Data excerpts

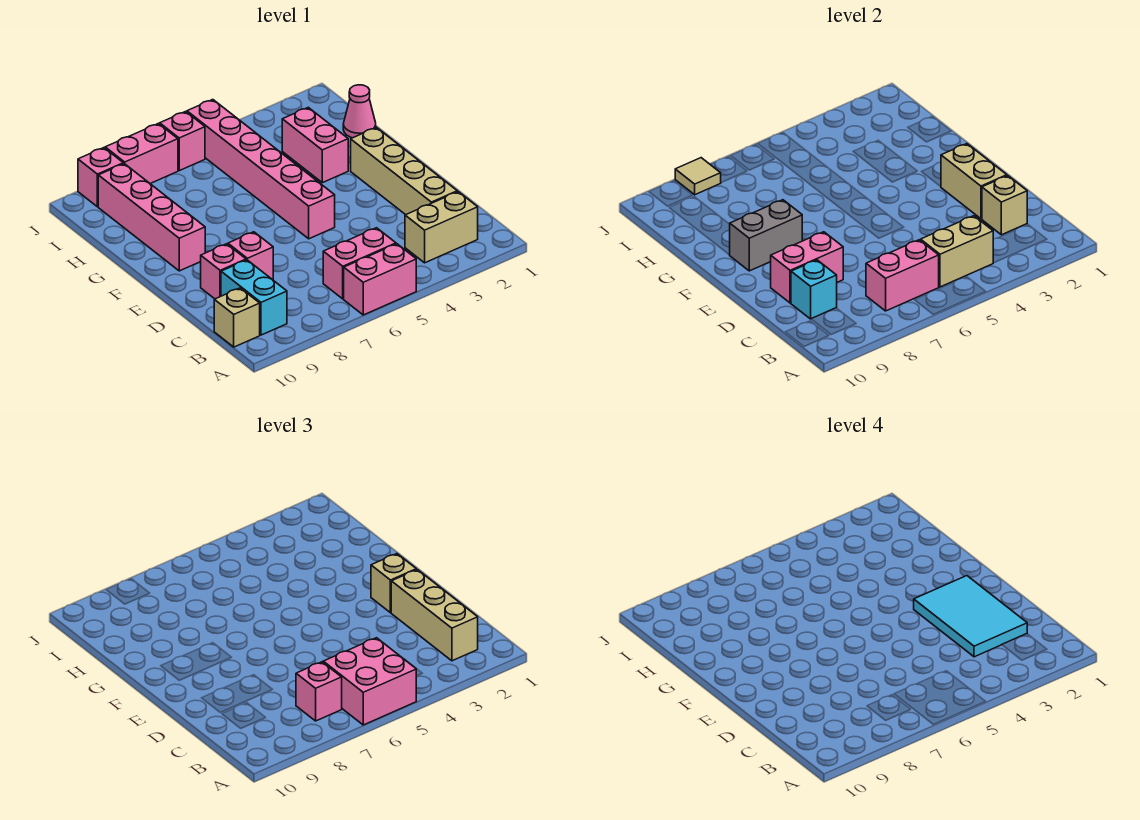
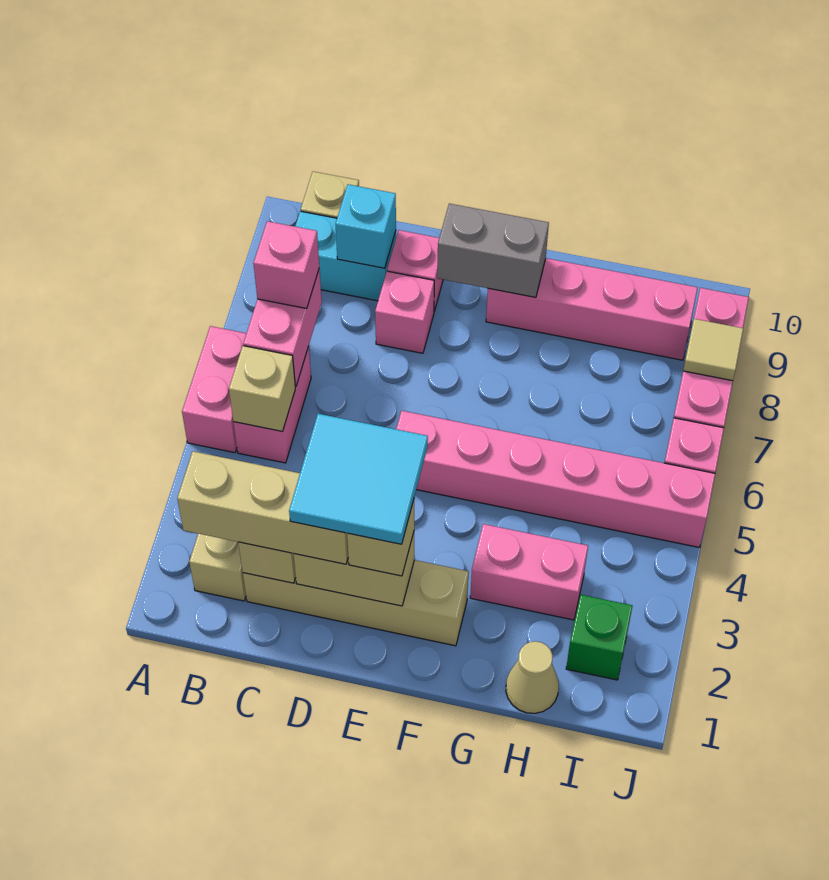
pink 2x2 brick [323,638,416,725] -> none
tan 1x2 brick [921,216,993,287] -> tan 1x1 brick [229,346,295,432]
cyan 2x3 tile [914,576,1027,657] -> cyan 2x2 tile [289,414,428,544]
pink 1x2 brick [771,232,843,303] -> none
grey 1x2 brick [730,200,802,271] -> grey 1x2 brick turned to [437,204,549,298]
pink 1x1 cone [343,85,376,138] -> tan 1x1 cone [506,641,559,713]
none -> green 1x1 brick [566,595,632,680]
---
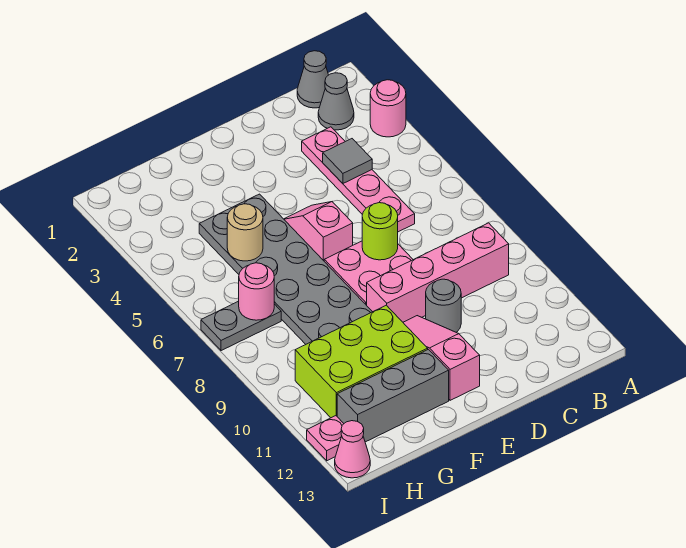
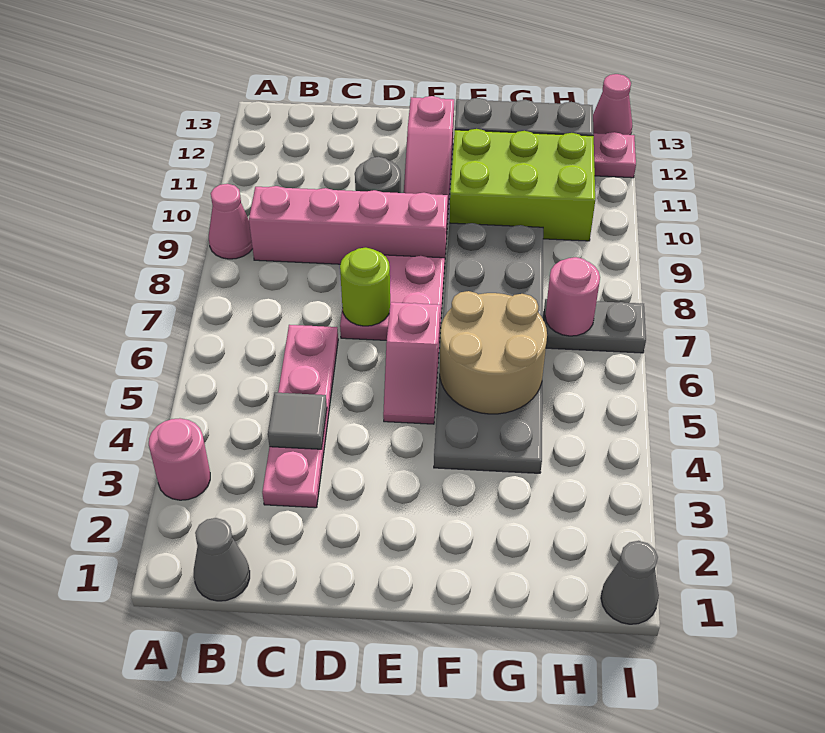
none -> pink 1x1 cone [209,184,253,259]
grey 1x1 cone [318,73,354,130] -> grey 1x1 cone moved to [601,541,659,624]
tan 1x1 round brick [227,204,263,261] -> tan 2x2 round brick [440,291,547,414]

Task to complete
Everything above from the line containing "none -> pink 1x1 cone [209,184,253,259]" down to the line containing "tan 1x1 round" should be copied exactly, both end lines included, and nothing else.

Written answer
none -> pink 1x1 cone [209,184,253,259]
grey 1x1 cone [318,73,354,130] -> grey 1x1 cone moved to [601,541,659,624]
tan 1x1 round brick [227,204,263,261] -> tan 2x2 round brick [440,291,547,414]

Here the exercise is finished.